(Records excerpted from a collection)
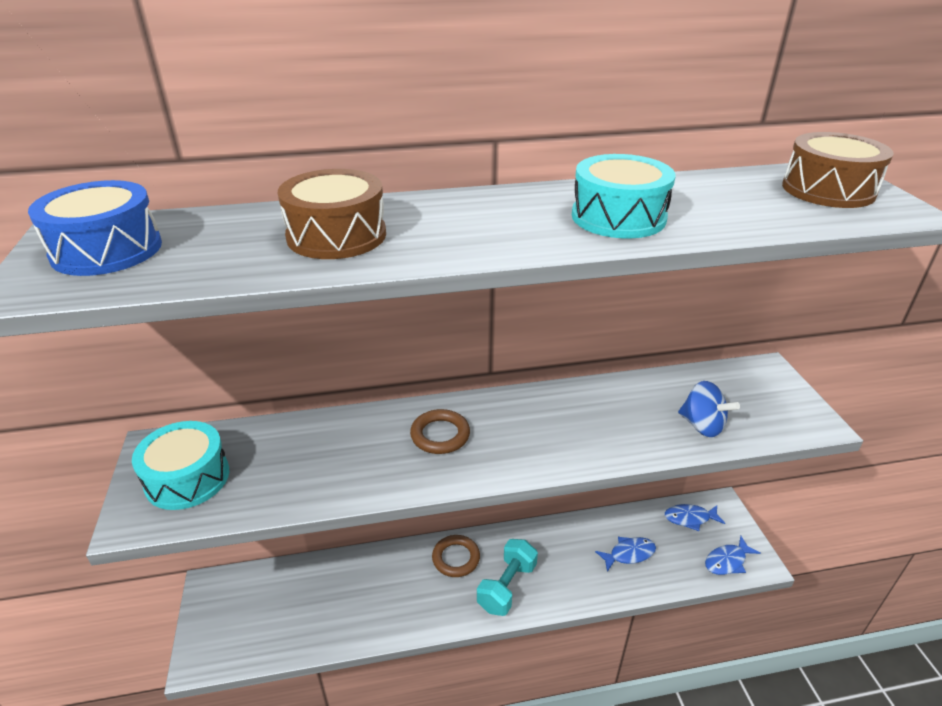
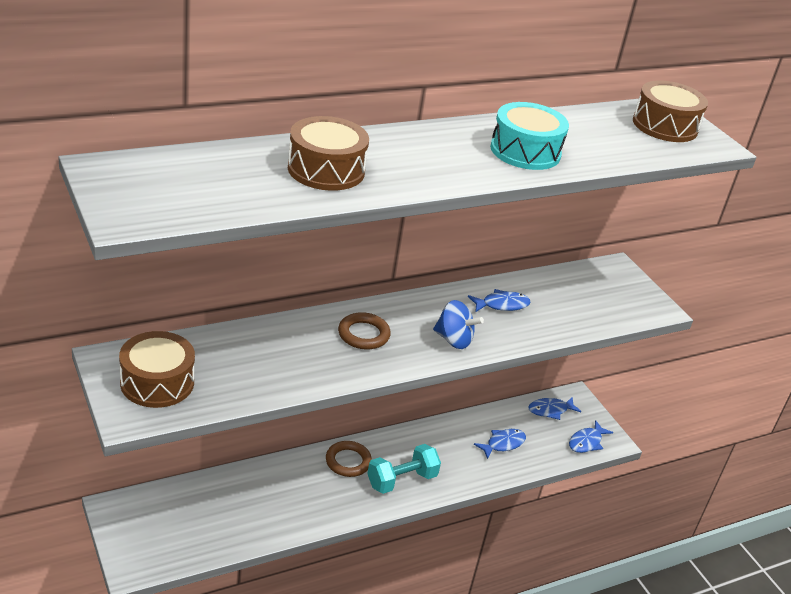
camera: 20 degrees left, 0 degrees up
(107, 250) = (154, 185): blue drum -> none
(187, 478) = (157, 382): turquoise drum -> brown drum
(507, 587) = (401, 480): turquoise dumbbell -> turquoise dumbbell turned 45 degrees clockwise
(615, 408) = (502, 305): none -> blue fish
(702, 425) = (573, 315): blue spinning top -> blue spinning top (453, 340)

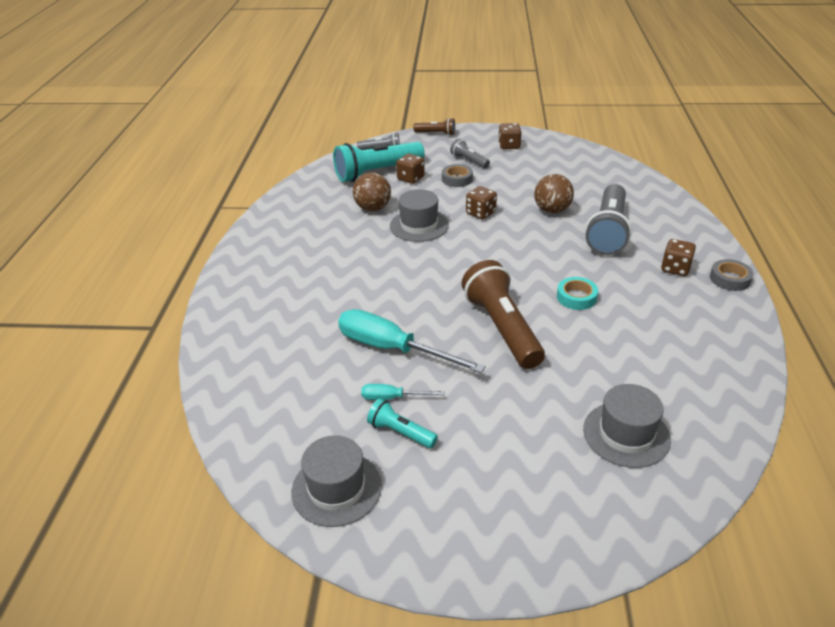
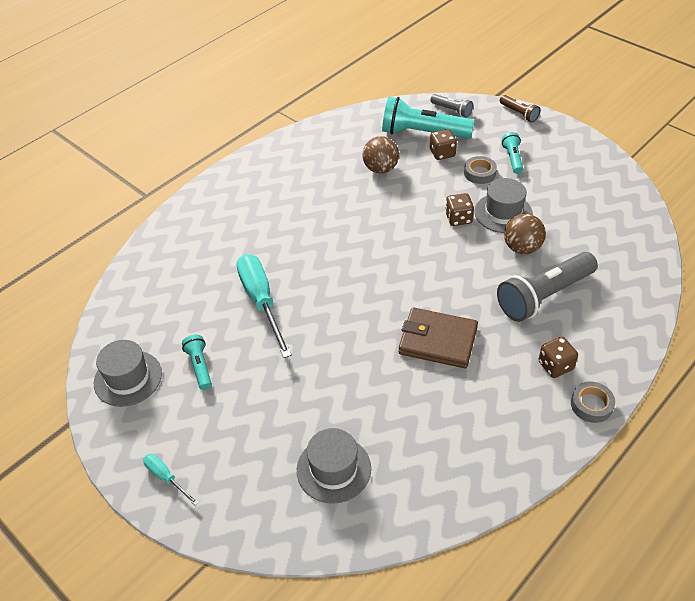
camera: 40 degrees right, 10 degrees up
(392, 398) = (221, 338): turquoise screwdriver -> turquoise screwdriver (166, 477)
(419, 225) = (396, 204): grey hat -> grey hat (503, 213)
(469, 161) = (512, 158): grey flashlight -> turquoise flashlight
(502, 328) = (351, 332): brown flashlight -> none
(509, 146) = (569, 158): brown dice -> none
(576, 297) = (438, 341): turquoise tape -> brown wallet

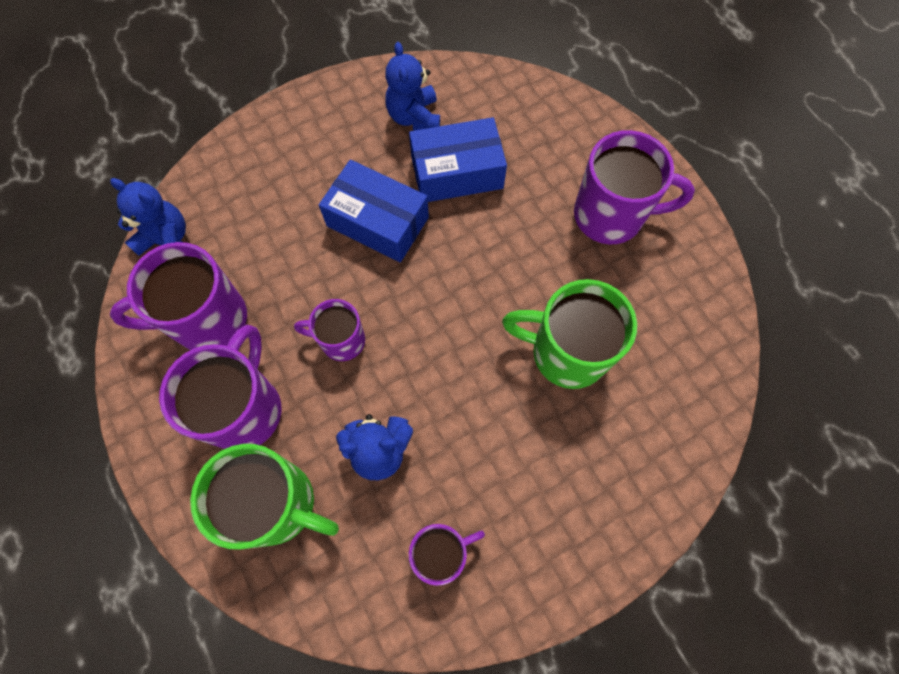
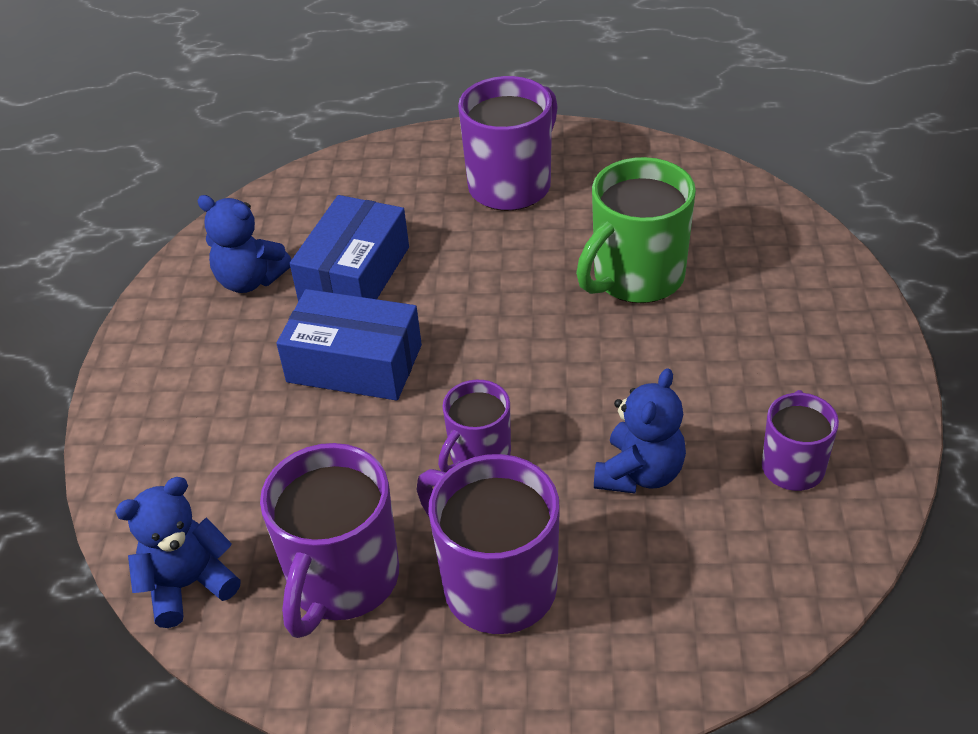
camera: 55 degrees left, 25 degrees down
(278, 504) = (644, 597): green mug -> none
(377, 222) = (354, 364): blue box -> blue box turned 45 degrees clockwise

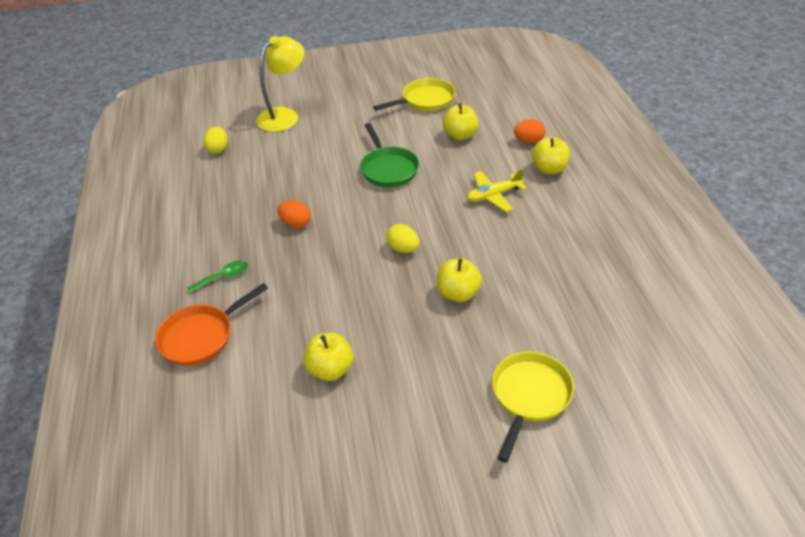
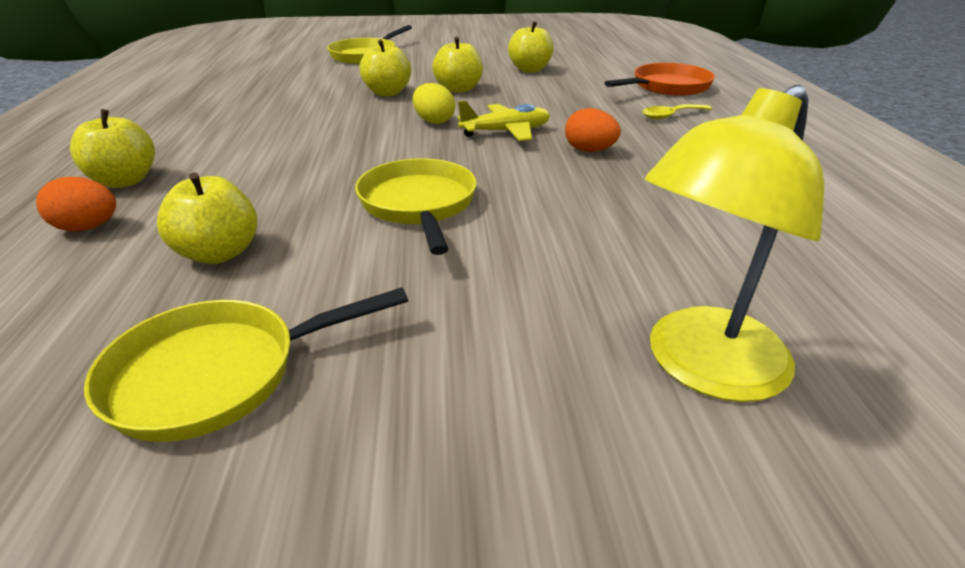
camera: 175 degrees left, 10 degrees down
(218, 149) = (837, 278): yellow egg -> none
(223, 277) = (670, 116): green spoon -> yellow spoon
(388, 169) = (419, 205): green pan -> yellow pan
(397, 309) = (458, 89): none -> yellow apple
(493, 196) = (262, 157): yellow plane -> yellow plane (506, 132)

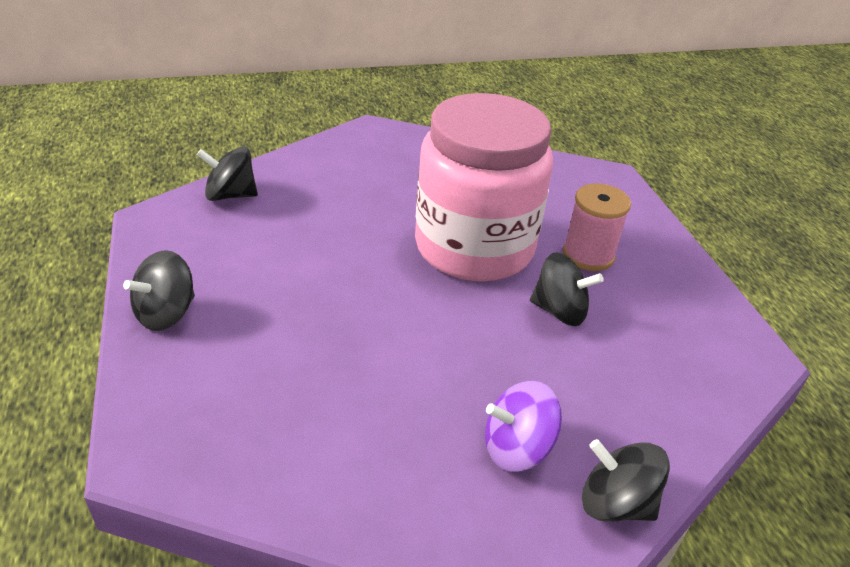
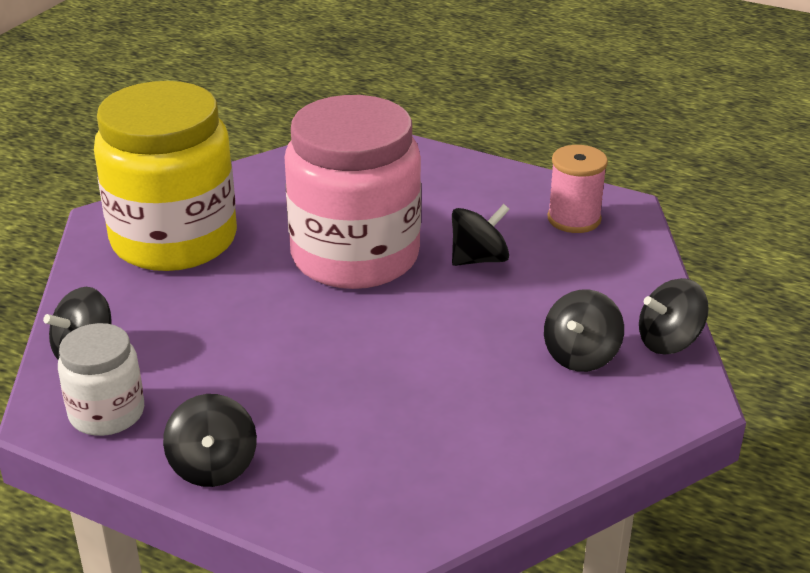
camera: 45 degrees left, 5 degrees down
(179, 237) = (107, 413): none -> white jar
(385, 164) = (174, 240): none -> yellow jar
(517, 448) = (581, 356): purple spinning top -> black spinning top
(588, 255) = (438, 209): pink spool -> pink spool (574, 219)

- _DIRECTIONS FOR THIS TASK_: Beginning with the first line of the records, write out every line up to and including the one with "camera: 175 degrees left, 10 degrees down", exactly, and omit all pictures.

- _SOLUTION TO THIS EXERCISE_:
camera: 20 degrees left, 0 degrees up
(107, 250) = (154, 185): blue drum -> none
(187, 478) = (157, 382): turquoise drum -> brown drum
(507, 587) = (401, 480): turquoise dumbbell -> turquoise dumbbell turned 45 degrees clockwise
(615, 408) = (502, 305): none -> blue fish
(702, 425) = (573, 315): blue spinning top -> blue spinning top (453, 340)

camera: 40 degrees right, 10 degrees up
(392, 398) = (221, 338): turquoise screwdriver -> turquoise screwdriver (166, 477)
(419, 225) = (396, 204): grey hat -> grey hat (503, 213)
(469, 161) = (512, 158): grey flashlight -> turquoise flashlight
(502, 328) = (351, 332): brown flashlight -> none
(509, 146) = (569, 158): brown dice -> none
(576, 297) = (438, 341): turquoise tape -> brown wallet

camera: 55 degrees left, 25 degrees down
(278, 504) = (644, 597): green mug -> none
(377, 222) = (354, 364): blue box -> blue box turned 45 degrees clockwise

camera: 175 degrees left, 10 degrees down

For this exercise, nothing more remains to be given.